→ Assigned task: With pictures left out, output exactly the lines of the listing below from the line that has "DHT1 pin DATA: 7 -> 5" to the line that has "DRIVER3 pin IN1: 3 -> 9", both lines kept.

→ The data:
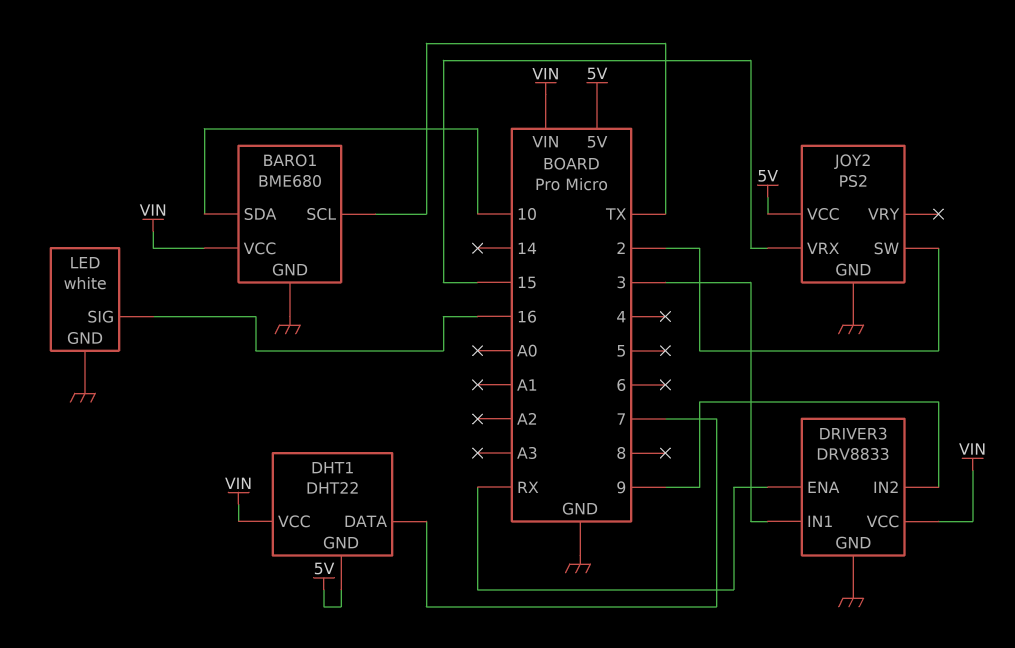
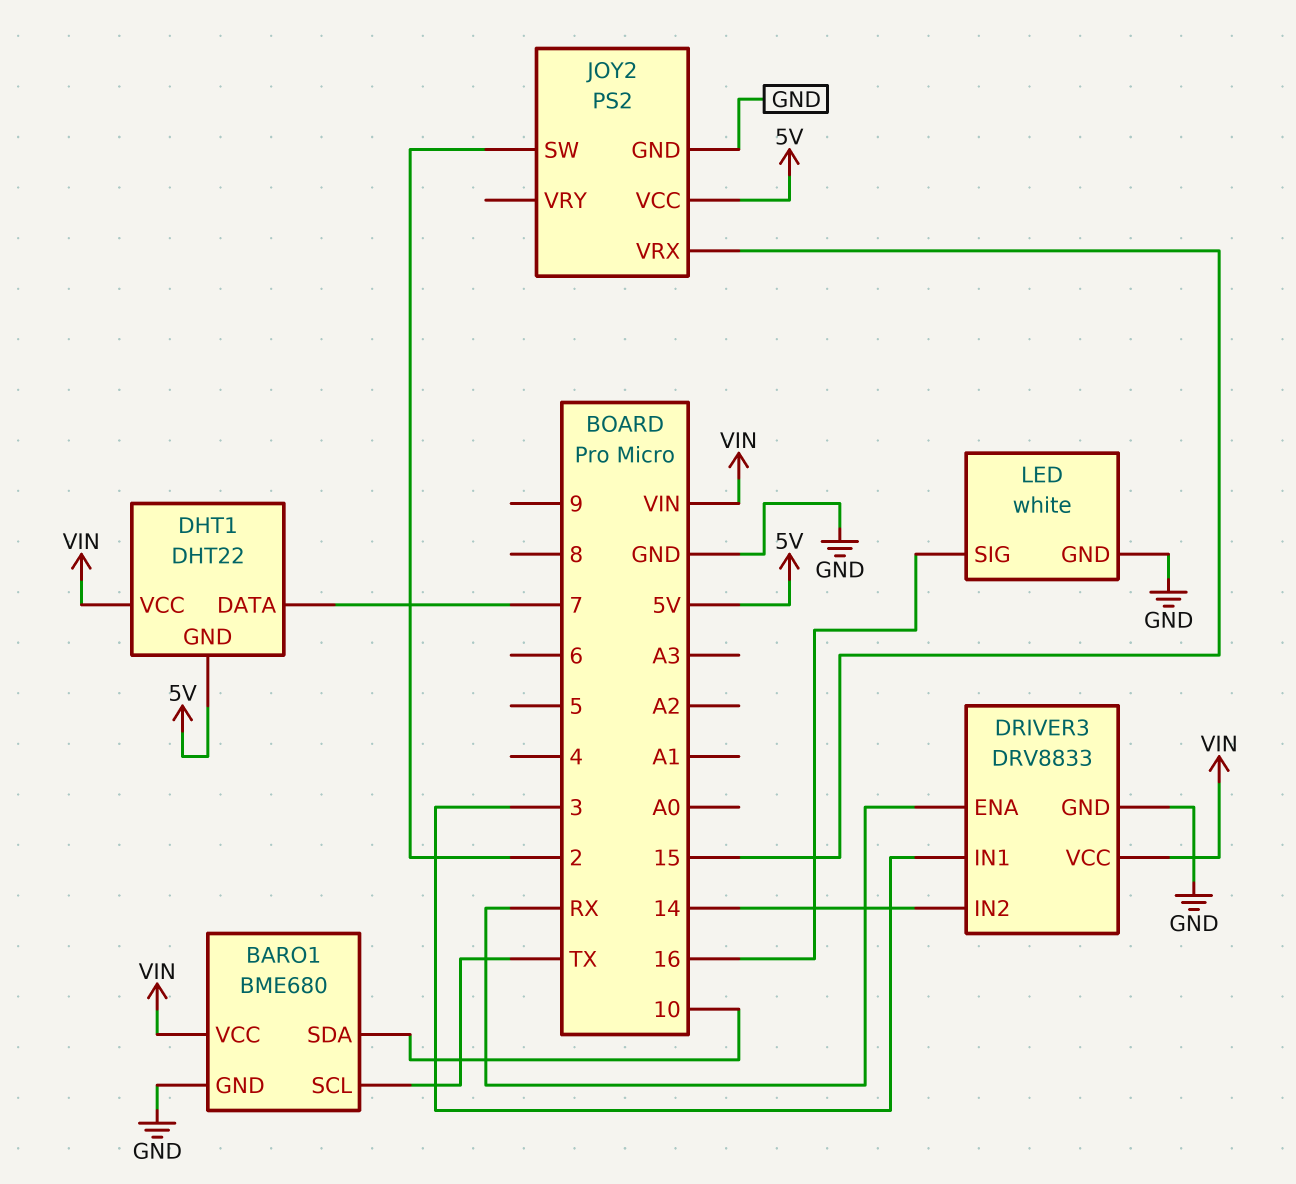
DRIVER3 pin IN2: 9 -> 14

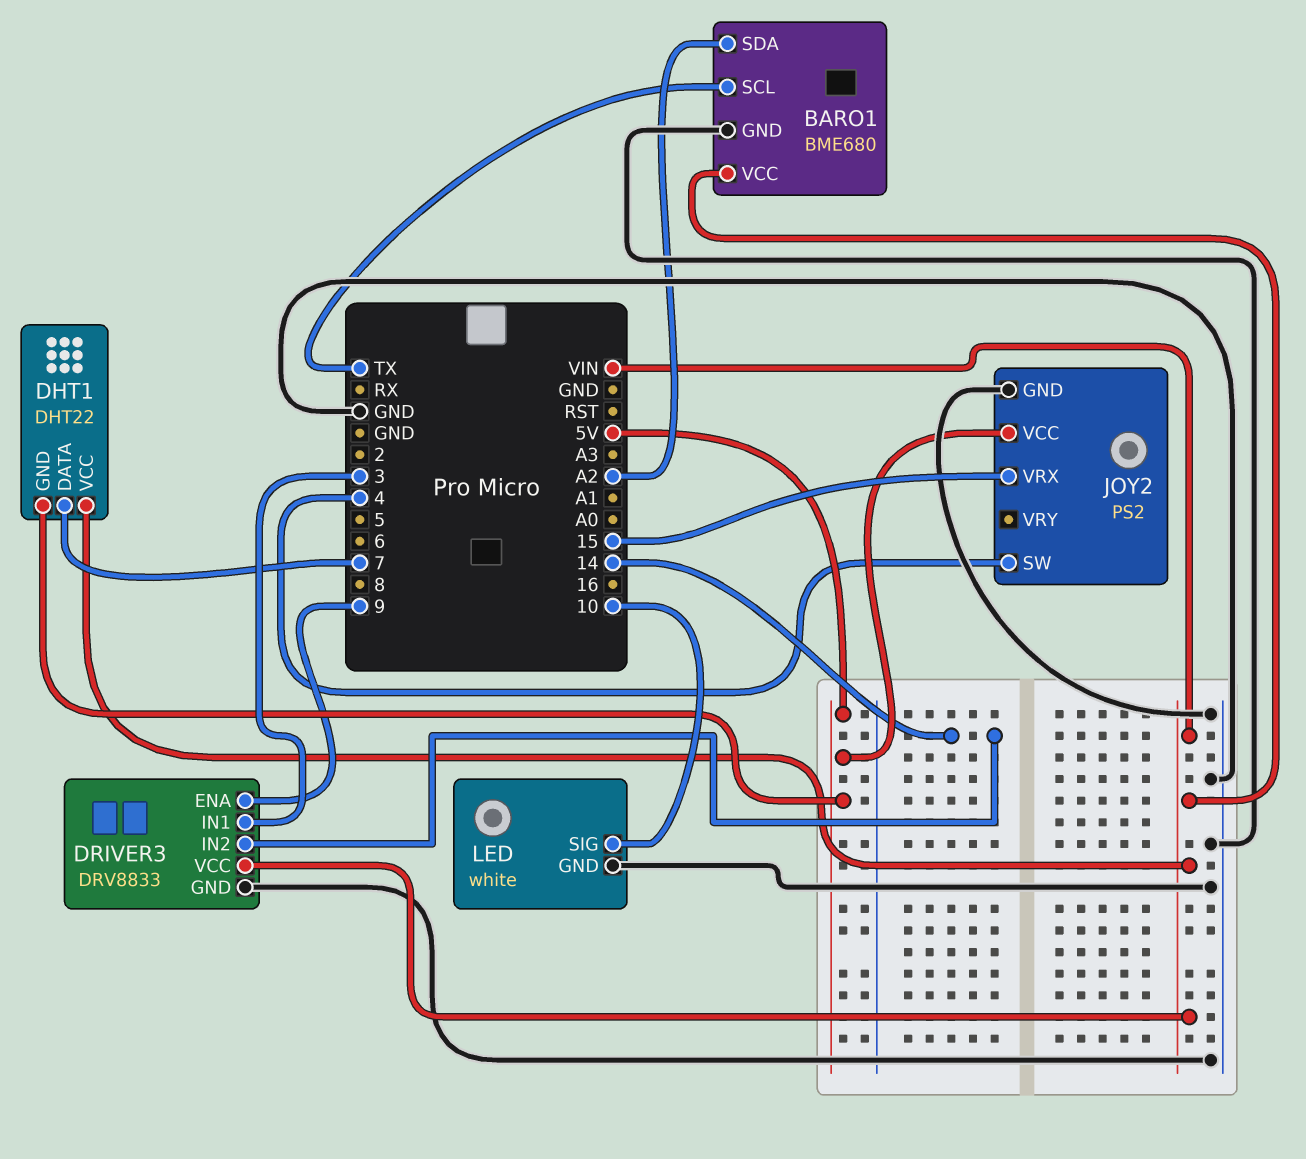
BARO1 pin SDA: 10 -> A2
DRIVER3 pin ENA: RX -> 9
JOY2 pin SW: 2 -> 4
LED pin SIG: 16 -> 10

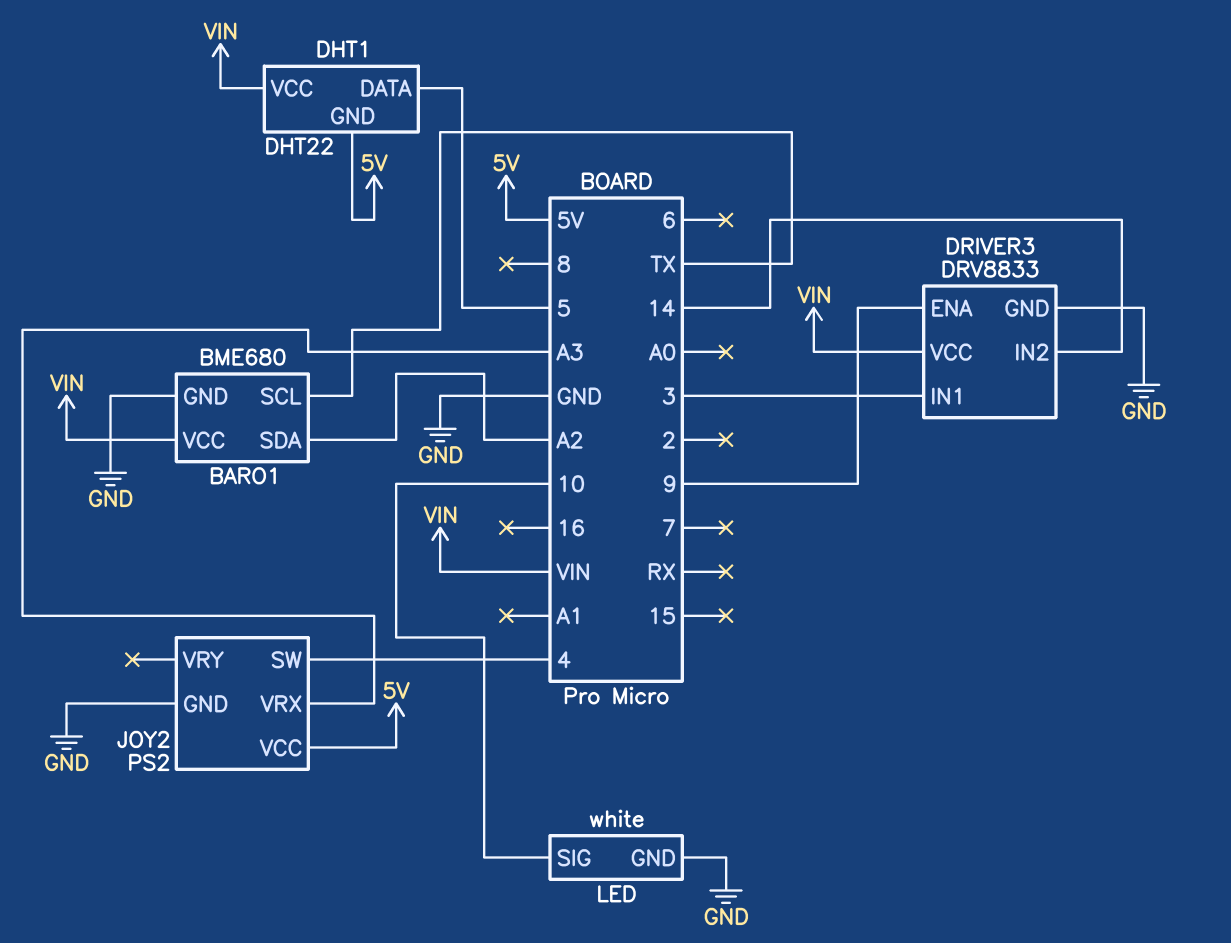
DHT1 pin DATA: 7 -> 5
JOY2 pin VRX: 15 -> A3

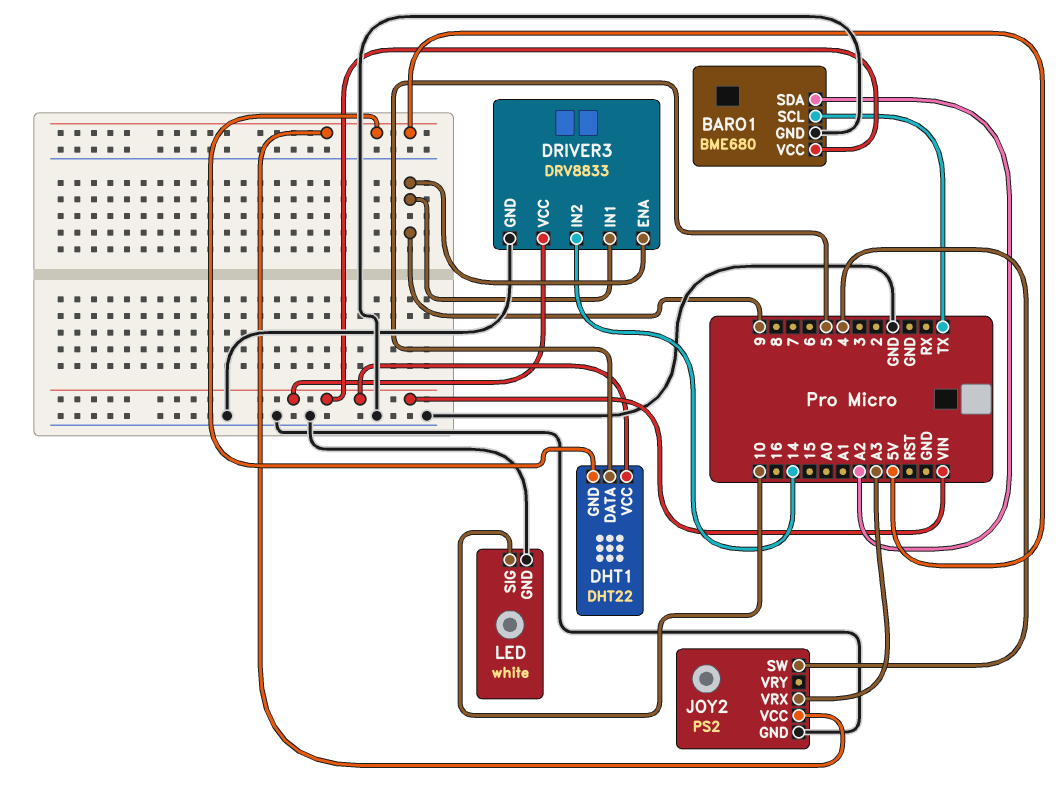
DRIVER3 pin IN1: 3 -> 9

==

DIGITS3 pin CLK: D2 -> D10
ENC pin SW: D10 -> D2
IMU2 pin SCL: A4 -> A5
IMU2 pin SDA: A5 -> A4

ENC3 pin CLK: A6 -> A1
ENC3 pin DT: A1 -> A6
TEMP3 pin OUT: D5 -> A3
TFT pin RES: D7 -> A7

→ Response:
DHT1 pin DATA: 7 -> 5
JOY2 pin VRX: 15 -> A3

DRIVER3 pin IN1: 3 -> 9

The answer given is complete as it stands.